Data records:
★ ★ ★ ★ ★

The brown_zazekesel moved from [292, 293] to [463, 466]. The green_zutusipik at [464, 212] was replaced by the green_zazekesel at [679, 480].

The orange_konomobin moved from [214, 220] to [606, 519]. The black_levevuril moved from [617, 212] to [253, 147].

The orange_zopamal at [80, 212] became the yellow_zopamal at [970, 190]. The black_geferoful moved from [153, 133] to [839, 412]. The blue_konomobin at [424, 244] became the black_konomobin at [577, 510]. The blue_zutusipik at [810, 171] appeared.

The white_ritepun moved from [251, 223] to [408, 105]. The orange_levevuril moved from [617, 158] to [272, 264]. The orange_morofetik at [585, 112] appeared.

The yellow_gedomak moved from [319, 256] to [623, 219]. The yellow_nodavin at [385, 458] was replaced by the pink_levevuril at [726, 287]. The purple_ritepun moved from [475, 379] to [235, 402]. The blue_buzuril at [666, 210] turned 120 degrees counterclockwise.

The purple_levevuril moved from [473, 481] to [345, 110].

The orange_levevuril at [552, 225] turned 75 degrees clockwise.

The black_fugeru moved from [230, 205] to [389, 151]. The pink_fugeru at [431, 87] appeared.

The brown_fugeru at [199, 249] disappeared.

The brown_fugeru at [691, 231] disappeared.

★ ★ ★ ★ ★

Exercise brief
The records are to be duplicated in full, with every word kept exactly.

Answer to the problem
The brown_zazekesel moved from [292, 293] to [463, 466]. The green_zutusipik at [464, 212] was replaced by the green_zazekesel at [679, 480].

The orange_konomobin moved from [214, 220] to [606, 519]. The black_levevuril moved from [617, 212] to [253, 147].

The orange_zopamal at [80, 212] became the yellow_zopamal at [970, 190]. The black_geferoful moved from [153, 133] to [839, 412]. The blue_konomobin at [424, 244] became the black_konomobin at [577, 510]. The blue_zutusipik at [810, 171] appeared.

The white_ritepun moved from [251, 223] to [408, 105]. The orange_levevuril moved from [617, 158] to [272, 264]. The orange_morofetik at [585, 112] appeared.

The yellow_gedomak moved from [319, 256] to [623, 219]. The yellow_nodavin at [385, 458] was replaced by the pink_levevuril at [726, 287]. The purple_ritepun moved from [475, 379] to [235, 402]. The blue_buzuril at [666, 210] turned 120 degrees counterclockwise.

The purple_levevuril moved from [473, 481] to [345, 110].

The orange_levevuril at [552, 225] turned 75 degrees clockwise.

The black_fugeru moved from [230, 205] to [389, 151]. The pink_fugeru at [431, 87] appeared.

The brown_fugeru at [199, 249] disappeared.

The brown_fugeru at [691, 231] disappeared.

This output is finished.